TASK → Beginning with the line that contains "C5: 470nF (BAT, VIN) -> none", copy each remaining line of the data below exactly.

DATA TO USE START

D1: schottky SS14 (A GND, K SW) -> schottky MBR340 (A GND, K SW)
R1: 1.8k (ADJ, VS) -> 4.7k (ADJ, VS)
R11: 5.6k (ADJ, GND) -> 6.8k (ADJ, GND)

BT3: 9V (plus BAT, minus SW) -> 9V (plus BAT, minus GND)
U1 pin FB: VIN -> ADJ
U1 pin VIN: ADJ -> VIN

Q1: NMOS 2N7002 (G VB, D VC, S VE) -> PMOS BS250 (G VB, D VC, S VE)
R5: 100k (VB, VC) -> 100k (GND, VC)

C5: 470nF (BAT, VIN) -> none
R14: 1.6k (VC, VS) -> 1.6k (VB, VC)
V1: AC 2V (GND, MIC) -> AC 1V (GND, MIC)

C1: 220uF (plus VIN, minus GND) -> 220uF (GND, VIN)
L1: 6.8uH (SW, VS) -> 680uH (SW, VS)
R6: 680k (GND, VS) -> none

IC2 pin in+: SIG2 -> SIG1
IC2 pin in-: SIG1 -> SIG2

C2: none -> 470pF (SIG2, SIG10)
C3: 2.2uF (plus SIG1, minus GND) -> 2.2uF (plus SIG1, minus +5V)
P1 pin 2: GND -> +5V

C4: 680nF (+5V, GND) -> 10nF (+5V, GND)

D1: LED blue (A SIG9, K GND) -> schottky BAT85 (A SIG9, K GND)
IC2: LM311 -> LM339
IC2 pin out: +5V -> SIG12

DATA TO USE END

WRITTEN ANSWER →
C5: 470nF (BAT, VIN) -> none
R14: 1.6k (VC, VS) -> 1.6k (VB, VC)
V1: AC 2V (GND, MIC) -> AC 1V (GND, MIC)

C1: 220uF (plus VIN, minus GND) -> 220uF (GND, VIN)
L1: 6.8uH (SW, VS) -> 680uH (SW, VS)
R6: 680k (GND, VS) -> none

IC2 pin in+: SIG2 -> SIG1
IC2 pin in-: SIG1 -> SIG2

C2: none -> 470pF (SIG2, SIG10)
C3: 2.2uF (plus SIG1, minus GND) -> 2.2uF (plus SIG1, minus +5V)
P1 pin 2: GND -> +5V

C4: 680nF (+5V, GND) -> 10nF (+5V, GND)

D1: LED blue (A SIG9, K GND) -> schottky BAT85 (A SIG9, K GND)
IC2: LM311 -> LM339
IC2 pin out: +5V -> SIG12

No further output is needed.